*** Exercise data ***

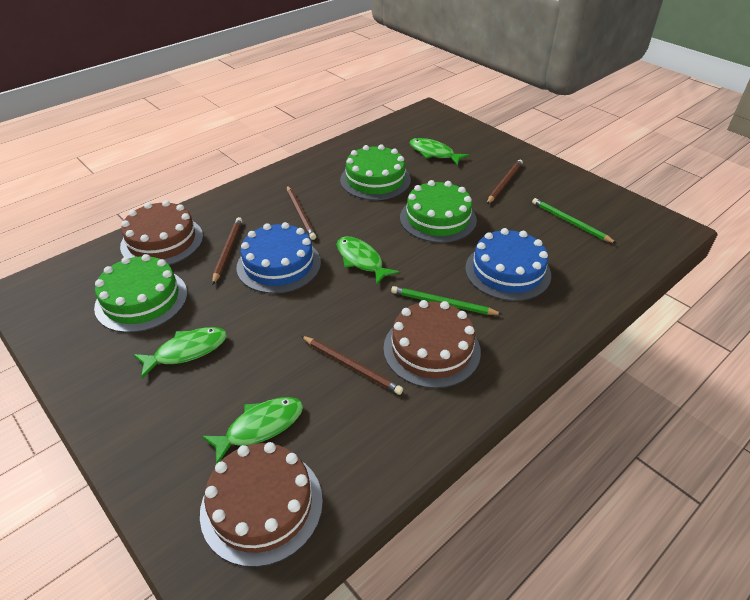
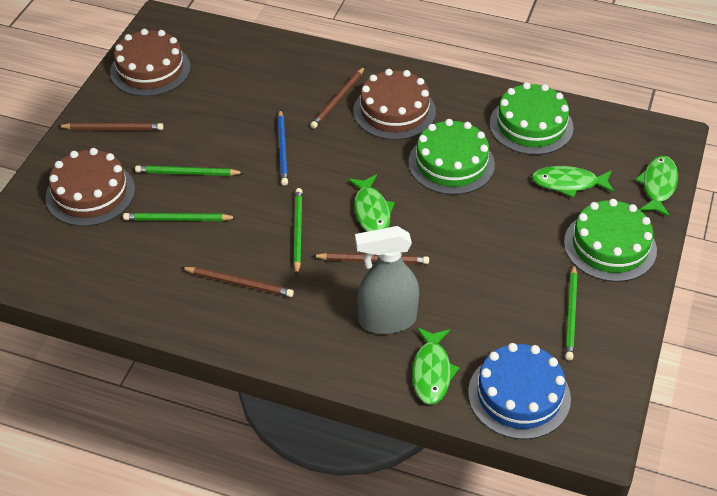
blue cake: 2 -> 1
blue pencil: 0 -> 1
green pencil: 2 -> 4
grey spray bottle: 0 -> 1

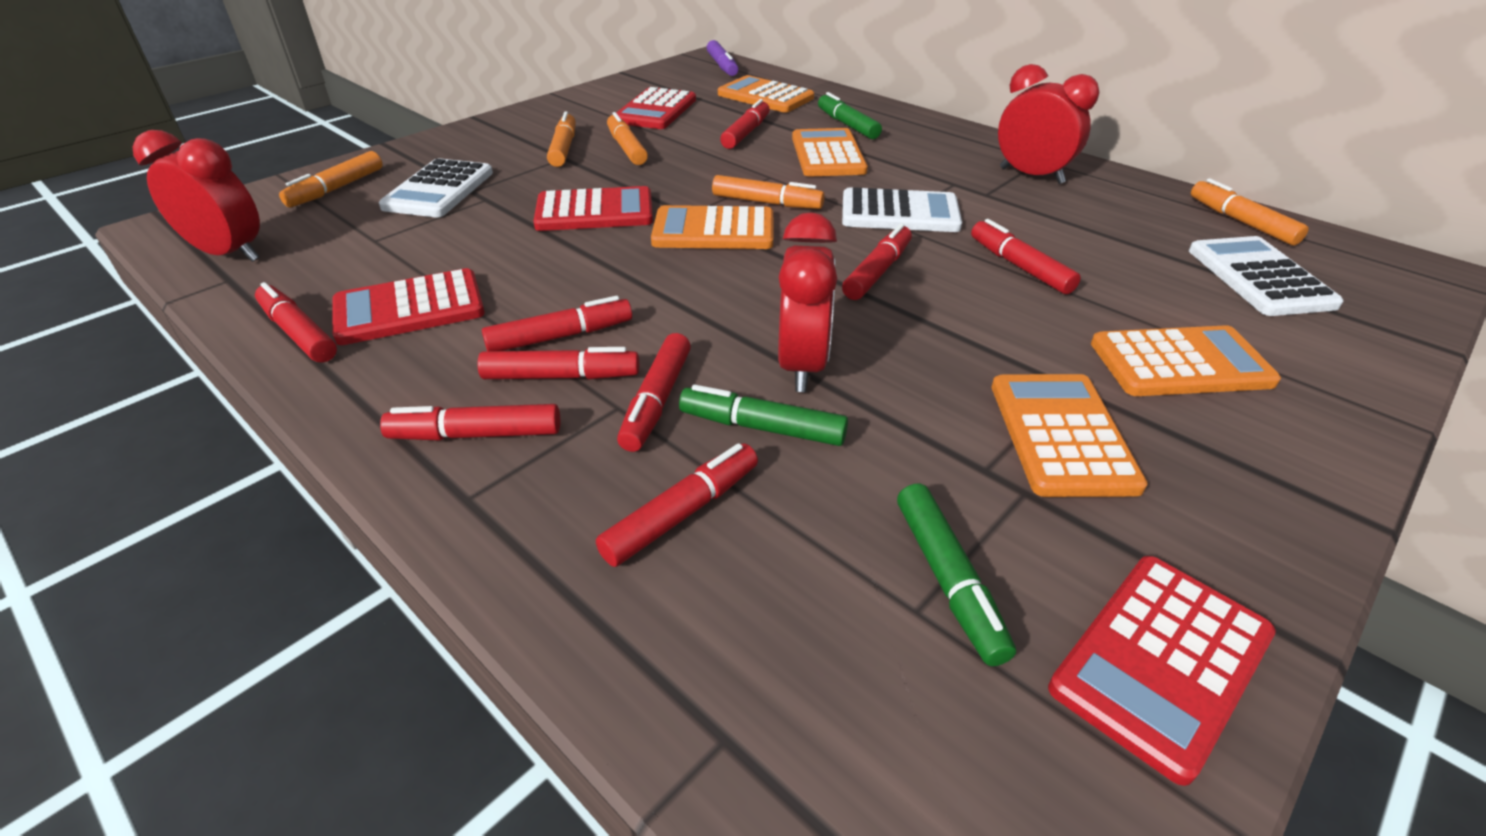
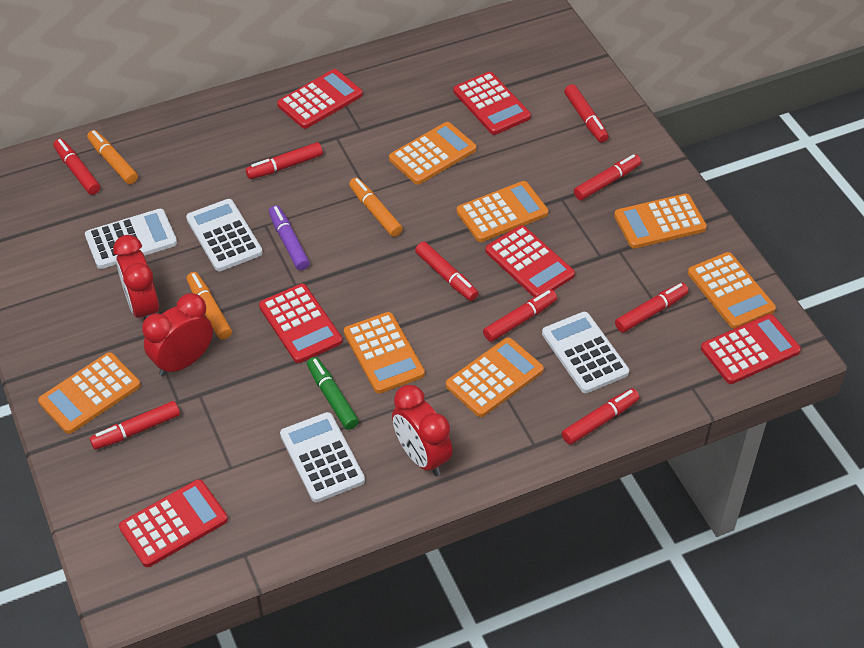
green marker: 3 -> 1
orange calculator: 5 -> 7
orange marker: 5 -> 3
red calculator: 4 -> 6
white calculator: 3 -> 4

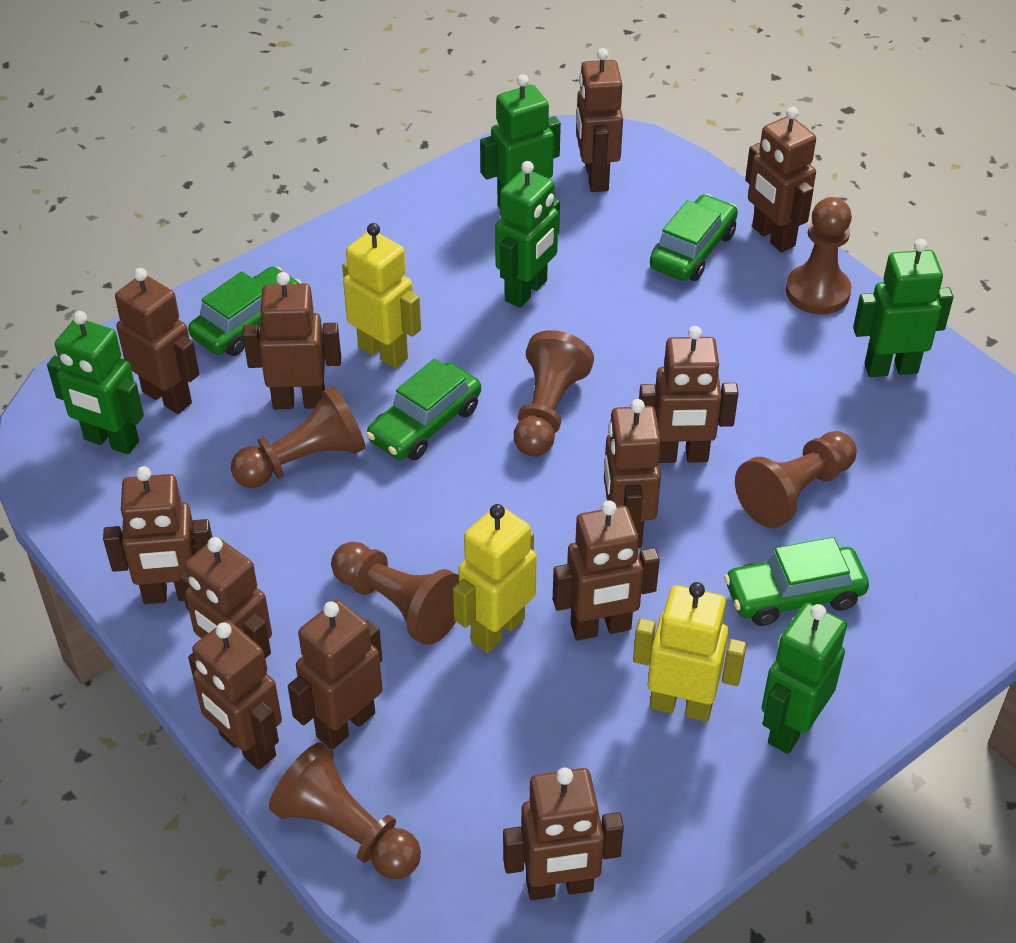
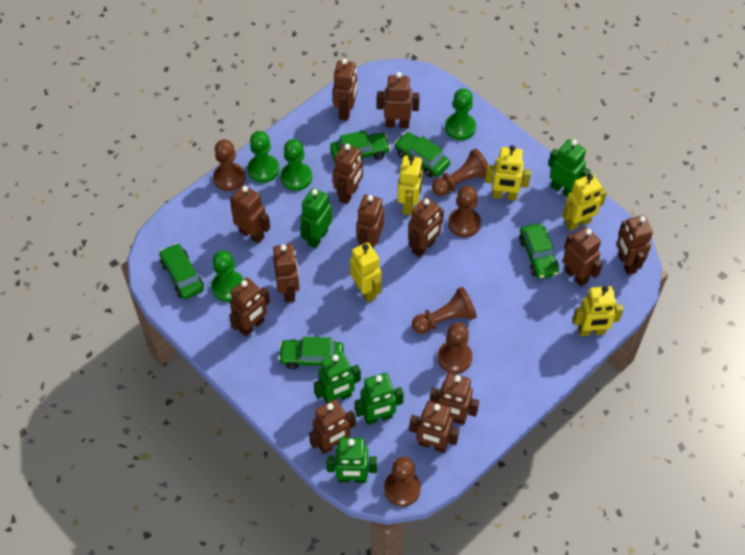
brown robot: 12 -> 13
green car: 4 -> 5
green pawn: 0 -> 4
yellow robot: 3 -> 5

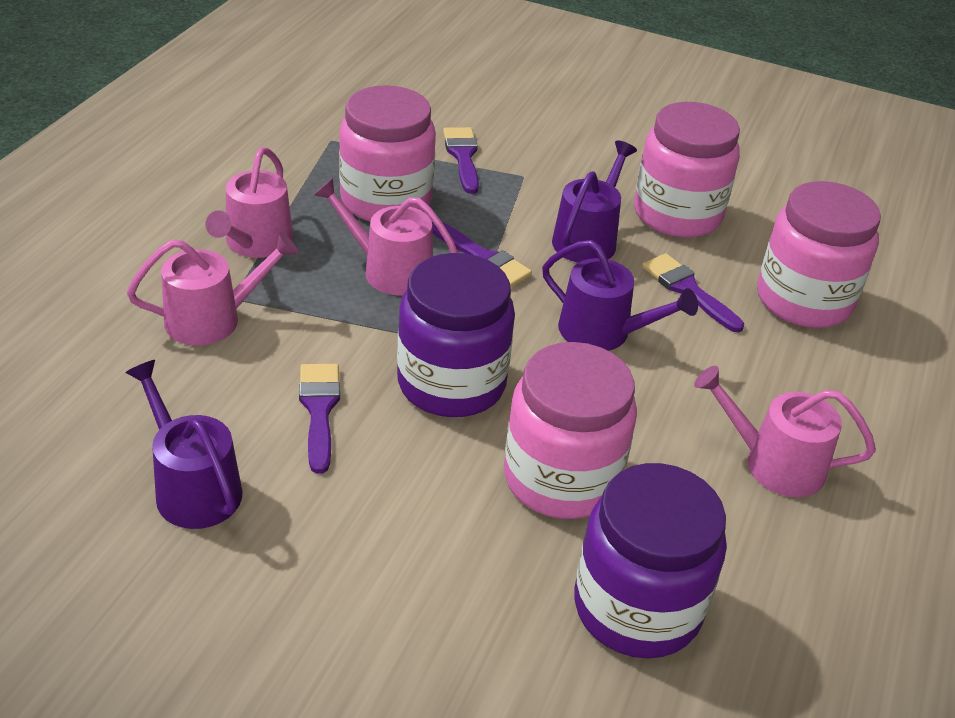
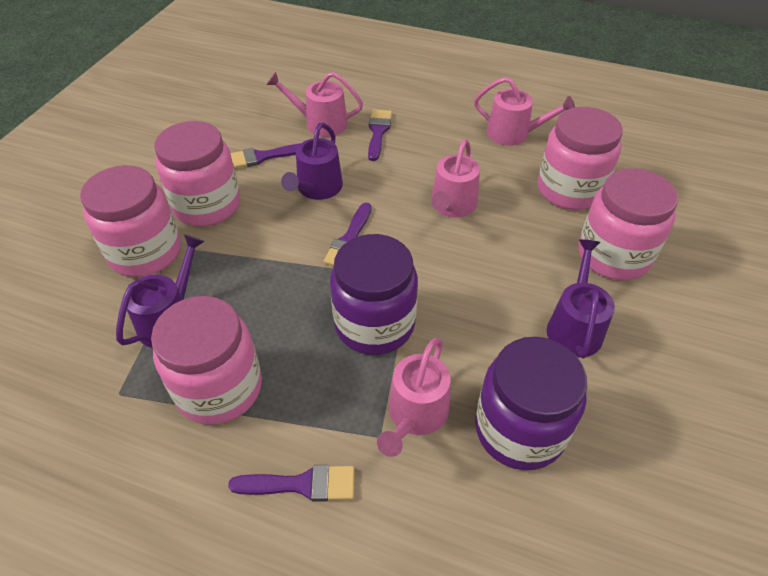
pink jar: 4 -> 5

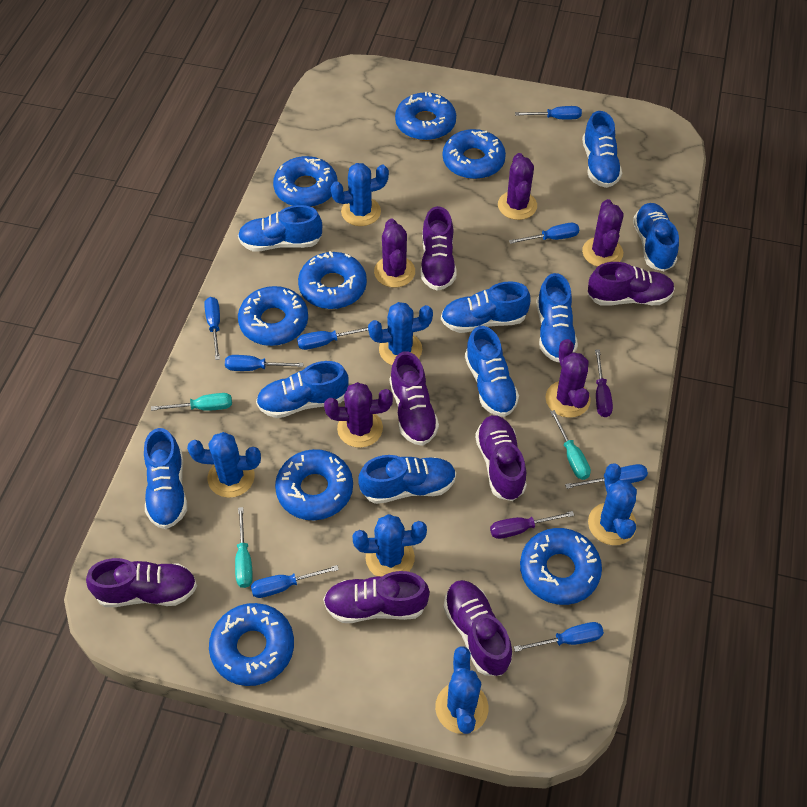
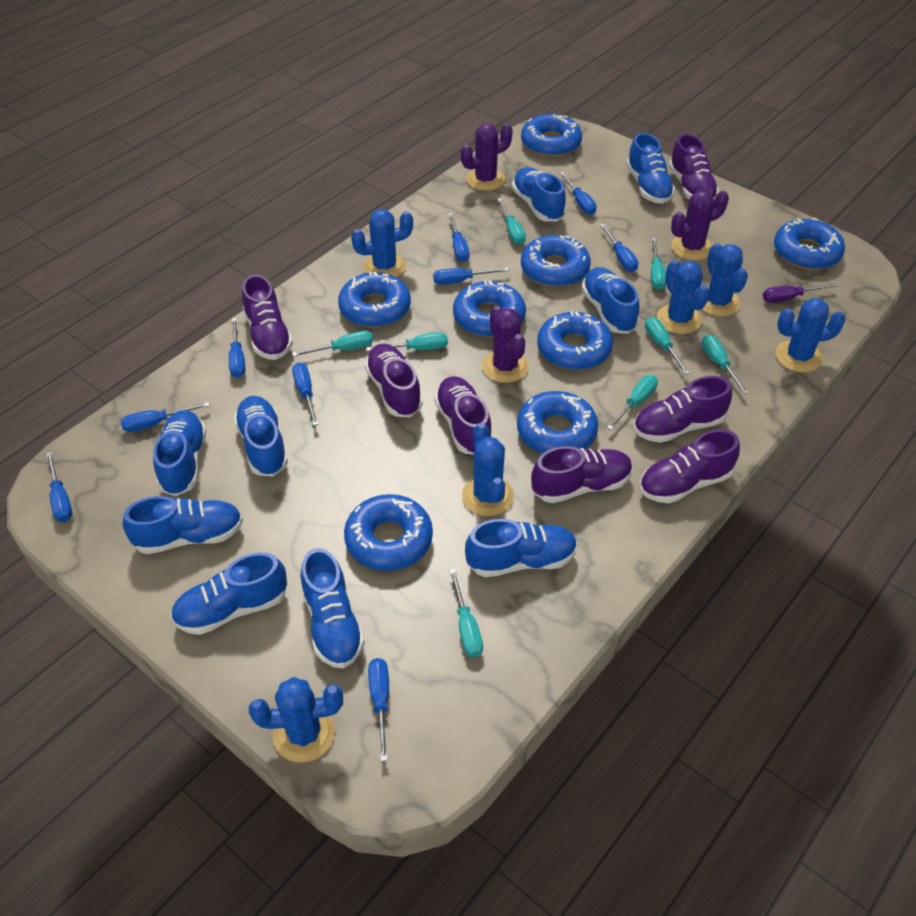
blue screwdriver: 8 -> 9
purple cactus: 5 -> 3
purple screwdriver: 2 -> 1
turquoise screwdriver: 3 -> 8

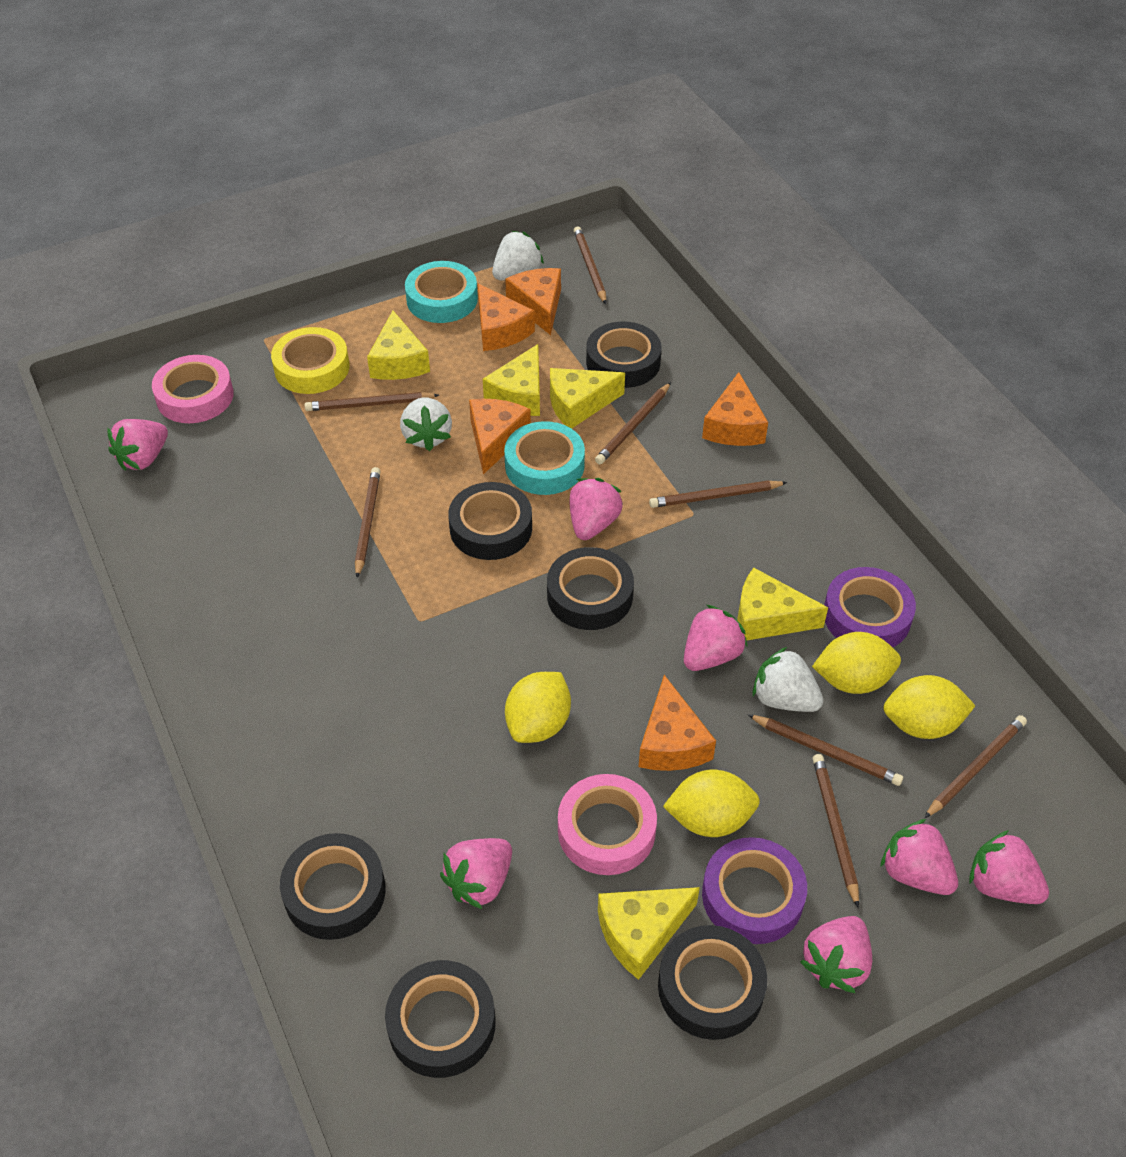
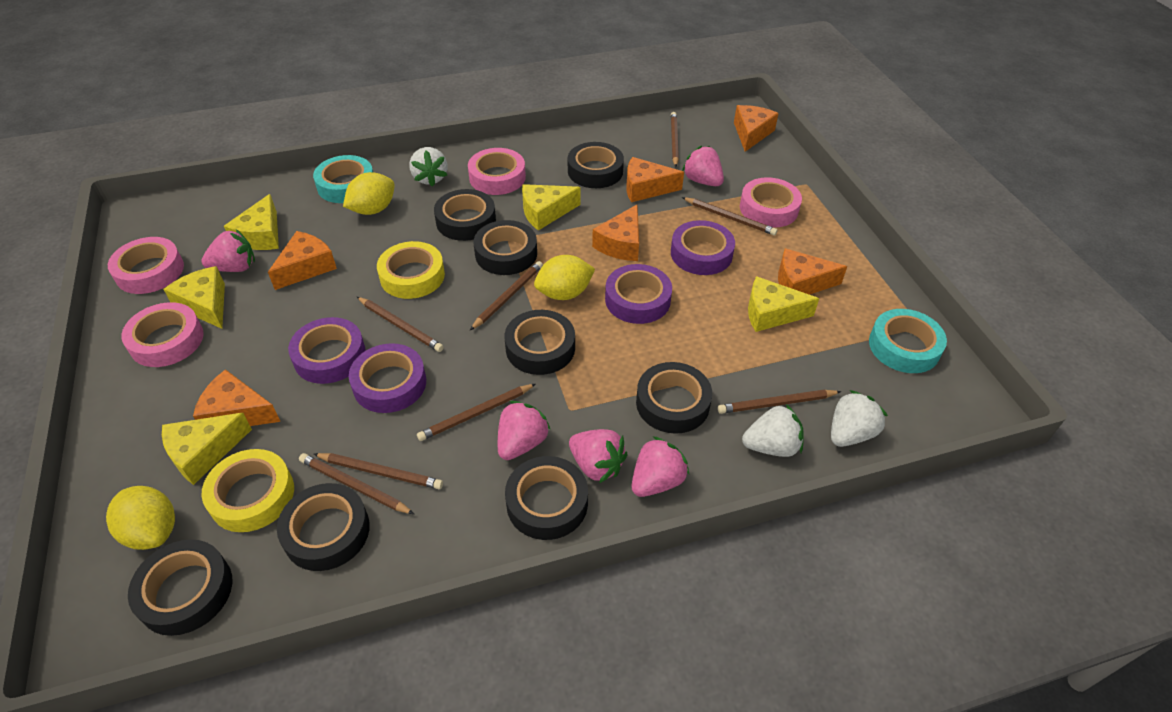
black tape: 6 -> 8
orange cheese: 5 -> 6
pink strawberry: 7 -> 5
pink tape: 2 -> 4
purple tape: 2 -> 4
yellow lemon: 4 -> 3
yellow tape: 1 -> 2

*** End of Exercise data ***

Output a precise copy of the entries, leaving the images out.

→ Answer box
blue cake: 2 -> 1
blue pencil: 0 -> 1
green pencil: 2 -> 4
grey spray bottle: 0 -> 1

green marker: 3 -> 1
orange calculator: 5 -> 7
orange marker: 5 -> 3
red calculator: 4 -> 6
white calculator: 3 -> 4

brown robot: 12 -> 13
green car: 4 -> 5
green pawn: 0 -> 4
yellow robot: 3 -> 5

pink jar: 4 -> 5

blue screwdriver: 8 -> 9
purple cactus: 5 -> 3
purple screwdriver: 2 -> 1
turquoise screwdriver: 3 -> 8

black tape: 6 -> 8
orange cheese: 5 -> 6
pink strawberry: 7 -> 5
pink tape: 2 -> 4
purple tape: 2 -> 4
yellow lemon: 4 -> 3
yellow tape: 1 -> 2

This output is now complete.